--- Material for this task Enclosed Below ---

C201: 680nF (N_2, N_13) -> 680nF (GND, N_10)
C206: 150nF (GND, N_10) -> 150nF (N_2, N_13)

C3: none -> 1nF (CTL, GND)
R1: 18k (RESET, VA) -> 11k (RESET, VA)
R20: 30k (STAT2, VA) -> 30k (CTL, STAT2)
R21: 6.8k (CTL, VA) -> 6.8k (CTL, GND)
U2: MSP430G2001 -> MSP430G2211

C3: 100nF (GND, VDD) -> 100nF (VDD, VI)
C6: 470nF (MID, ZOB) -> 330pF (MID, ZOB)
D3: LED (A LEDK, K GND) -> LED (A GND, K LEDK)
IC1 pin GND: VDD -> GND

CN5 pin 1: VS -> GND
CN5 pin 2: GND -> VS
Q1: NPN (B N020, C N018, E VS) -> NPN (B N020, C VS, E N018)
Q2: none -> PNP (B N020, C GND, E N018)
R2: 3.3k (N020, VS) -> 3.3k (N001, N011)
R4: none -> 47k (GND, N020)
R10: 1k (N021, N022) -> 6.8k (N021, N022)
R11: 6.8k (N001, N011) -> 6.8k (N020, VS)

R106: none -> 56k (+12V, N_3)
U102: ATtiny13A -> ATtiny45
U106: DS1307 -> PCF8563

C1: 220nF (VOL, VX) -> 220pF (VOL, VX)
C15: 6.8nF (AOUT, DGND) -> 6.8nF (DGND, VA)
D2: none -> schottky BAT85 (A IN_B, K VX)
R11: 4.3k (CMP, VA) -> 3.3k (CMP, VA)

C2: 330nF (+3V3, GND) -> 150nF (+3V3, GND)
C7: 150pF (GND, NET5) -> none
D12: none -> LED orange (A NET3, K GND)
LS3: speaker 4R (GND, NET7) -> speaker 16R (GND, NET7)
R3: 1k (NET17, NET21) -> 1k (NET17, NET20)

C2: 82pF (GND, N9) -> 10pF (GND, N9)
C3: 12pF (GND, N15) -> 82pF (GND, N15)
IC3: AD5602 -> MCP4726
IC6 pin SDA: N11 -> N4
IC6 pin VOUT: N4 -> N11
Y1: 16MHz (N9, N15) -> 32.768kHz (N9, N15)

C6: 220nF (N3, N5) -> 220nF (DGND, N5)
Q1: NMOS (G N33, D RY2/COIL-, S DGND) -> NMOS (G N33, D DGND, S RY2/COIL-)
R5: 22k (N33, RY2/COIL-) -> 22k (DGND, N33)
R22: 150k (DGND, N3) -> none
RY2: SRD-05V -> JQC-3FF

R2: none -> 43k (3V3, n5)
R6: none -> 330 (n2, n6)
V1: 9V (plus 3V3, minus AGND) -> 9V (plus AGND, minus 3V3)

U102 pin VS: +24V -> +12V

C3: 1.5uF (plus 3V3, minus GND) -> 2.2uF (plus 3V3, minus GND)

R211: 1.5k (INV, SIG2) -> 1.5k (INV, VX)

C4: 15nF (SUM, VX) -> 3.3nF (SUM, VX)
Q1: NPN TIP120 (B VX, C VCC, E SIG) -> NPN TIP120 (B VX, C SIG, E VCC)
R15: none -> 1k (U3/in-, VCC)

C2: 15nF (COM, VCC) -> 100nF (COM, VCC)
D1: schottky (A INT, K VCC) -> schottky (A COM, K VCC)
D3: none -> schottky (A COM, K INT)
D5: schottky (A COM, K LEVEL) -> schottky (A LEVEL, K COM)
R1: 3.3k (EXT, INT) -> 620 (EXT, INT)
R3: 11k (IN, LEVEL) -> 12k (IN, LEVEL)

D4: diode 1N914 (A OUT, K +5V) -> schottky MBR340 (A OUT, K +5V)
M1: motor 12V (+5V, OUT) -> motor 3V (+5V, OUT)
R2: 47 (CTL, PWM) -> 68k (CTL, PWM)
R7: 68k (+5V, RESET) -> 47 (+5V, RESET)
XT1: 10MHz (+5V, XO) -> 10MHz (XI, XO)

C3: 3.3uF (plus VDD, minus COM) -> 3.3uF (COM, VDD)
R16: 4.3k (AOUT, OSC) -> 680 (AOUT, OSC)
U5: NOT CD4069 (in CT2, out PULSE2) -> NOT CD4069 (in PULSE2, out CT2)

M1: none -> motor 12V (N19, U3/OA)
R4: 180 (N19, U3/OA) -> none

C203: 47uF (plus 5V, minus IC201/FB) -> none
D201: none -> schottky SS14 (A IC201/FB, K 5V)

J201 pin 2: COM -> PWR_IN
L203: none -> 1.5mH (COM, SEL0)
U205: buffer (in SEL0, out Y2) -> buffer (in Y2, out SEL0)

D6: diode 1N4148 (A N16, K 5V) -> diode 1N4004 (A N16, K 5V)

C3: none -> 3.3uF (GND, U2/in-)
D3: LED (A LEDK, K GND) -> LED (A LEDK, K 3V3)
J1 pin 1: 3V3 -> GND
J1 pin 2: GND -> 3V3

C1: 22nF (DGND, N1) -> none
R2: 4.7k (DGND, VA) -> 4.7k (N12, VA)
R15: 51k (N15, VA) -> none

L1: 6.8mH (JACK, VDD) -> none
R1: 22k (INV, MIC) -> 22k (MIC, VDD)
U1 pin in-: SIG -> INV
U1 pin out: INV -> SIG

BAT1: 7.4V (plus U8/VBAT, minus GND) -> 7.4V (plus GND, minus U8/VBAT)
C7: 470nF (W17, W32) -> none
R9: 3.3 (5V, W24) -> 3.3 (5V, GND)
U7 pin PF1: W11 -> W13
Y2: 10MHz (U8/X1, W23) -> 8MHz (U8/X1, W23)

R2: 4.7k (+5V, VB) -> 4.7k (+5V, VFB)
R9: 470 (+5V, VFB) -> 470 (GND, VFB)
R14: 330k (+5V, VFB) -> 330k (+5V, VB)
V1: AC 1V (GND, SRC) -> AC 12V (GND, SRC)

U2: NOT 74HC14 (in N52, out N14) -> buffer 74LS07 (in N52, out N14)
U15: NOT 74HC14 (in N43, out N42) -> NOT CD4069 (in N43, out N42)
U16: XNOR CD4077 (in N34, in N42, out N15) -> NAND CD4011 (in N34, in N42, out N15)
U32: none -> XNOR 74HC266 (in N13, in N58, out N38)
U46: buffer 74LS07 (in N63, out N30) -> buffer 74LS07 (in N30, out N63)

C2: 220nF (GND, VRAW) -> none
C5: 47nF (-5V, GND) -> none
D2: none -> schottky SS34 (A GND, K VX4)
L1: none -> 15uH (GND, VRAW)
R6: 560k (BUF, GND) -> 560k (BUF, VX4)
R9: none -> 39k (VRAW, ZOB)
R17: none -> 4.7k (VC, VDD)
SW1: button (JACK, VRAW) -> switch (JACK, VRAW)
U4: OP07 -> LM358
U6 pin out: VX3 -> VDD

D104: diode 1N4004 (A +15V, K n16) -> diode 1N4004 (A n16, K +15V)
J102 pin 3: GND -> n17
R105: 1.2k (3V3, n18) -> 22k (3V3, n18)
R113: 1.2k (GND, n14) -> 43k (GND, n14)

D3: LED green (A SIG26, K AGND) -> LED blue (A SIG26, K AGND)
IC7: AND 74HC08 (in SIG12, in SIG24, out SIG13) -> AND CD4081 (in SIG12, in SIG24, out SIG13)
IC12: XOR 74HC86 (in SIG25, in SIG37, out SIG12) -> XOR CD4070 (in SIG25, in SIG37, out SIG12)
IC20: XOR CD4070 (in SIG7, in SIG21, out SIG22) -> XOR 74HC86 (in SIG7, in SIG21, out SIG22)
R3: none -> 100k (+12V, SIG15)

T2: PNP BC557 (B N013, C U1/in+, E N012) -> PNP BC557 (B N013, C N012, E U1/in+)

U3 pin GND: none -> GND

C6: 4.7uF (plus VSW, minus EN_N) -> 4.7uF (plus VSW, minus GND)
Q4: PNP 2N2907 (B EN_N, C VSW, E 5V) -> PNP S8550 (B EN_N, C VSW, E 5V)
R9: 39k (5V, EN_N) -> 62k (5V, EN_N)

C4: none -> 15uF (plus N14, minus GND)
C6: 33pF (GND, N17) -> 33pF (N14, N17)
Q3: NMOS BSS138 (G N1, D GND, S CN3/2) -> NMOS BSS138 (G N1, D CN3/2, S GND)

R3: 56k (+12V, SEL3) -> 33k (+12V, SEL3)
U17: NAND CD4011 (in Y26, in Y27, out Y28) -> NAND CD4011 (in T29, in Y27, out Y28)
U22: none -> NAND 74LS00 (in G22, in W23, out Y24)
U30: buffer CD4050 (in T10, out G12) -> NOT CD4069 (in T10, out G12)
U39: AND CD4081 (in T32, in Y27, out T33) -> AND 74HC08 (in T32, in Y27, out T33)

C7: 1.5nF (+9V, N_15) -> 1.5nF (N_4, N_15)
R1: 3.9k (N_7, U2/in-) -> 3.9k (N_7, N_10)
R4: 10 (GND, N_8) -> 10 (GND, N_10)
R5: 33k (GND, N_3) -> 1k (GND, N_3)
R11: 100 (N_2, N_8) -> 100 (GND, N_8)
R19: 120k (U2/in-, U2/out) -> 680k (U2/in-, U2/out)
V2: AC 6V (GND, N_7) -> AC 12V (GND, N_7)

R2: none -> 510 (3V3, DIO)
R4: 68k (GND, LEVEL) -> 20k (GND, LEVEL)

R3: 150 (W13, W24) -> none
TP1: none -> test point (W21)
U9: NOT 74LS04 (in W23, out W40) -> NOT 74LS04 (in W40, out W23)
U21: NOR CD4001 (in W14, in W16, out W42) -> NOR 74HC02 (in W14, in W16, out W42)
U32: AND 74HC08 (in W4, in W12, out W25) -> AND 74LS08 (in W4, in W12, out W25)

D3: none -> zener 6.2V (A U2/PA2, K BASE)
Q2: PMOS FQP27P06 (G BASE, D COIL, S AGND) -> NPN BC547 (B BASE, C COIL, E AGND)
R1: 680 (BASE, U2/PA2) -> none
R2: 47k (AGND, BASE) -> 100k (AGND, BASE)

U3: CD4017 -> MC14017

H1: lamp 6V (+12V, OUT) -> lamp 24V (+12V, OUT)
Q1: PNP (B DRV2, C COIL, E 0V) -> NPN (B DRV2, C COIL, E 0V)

--- End of Enclosed Material for this task ---

Task description: The lines above that hold "NMOS" are the result; show every one of them.

The completed task:
Q1: NMOS (G N33, D RY2/COIL-, S DGND) -> NMOS (G N33, D DGND, S RY2/COIL-)
Q3: NMOS BSS138 (G N1, D GND, S CN3/2) -> NMOS BSS138 (G N1, D CN3/2, S GND)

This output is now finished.